**Directions**.
Echo the records from the line containing "Elena: 23:01 -> 23:22" through the line containing "Poznan: 5:11 -> 9:50", reproducing each line unchanged.

----- Stored data -----

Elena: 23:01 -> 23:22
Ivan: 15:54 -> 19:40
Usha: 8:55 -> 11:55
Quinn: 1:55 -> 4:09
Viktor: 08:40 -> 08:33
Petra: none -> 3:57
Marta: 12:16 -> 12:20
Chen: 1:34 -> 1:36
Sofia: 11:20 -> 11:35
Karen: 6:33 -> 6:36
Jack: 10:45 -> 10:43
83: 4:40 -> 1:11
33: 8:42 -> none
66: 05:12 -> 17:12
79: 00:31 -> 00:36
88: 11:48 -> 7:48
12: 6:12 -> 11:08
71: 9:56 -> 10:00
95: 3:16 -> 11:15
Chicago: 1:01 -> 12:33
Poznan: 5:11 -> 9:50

-----
----- Stored data -----

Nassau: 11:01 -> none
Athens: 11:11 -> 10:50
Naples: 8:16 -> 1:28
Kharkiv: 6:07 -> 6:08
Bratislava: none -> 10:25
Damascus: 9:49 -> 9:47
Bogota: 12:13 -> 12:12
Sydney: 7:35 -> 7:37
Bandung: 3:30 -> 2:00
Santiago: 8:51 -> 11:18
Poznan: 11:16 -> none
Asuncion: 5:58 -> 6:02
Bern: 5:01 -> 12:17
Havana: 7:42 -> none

-----

**Worked answer**.
Elena: 23:01 -> 23:22
Ivan: 15:54 -> 19:40
Usha: 8:55 -> 11:55
Quinn: 1:55 -> 4:09
Viktor: 08:40 -> 08:33
Petra: none -> 3:57
Marta: 12:16 -> 12:20
Chen: 1:34 -> 1:36
Sofia: 11:20 -> 11:35
Karen: 6:33 -> 6:36
Jack: 10:45 -> 10:43
83: 4:40 -> 1:11
33: 8:42 -> none
66: 05:12 -> 17:12
79: 00:31 -> 00:36
88: 11:48 -> 7:48
12: 6:12 -> 11:08
71: 9:56 -> 10:00
95: 3:16 -> 11:15
Chicago: 1:01 -> 12:33
Poznan: 5:11 -> 9:50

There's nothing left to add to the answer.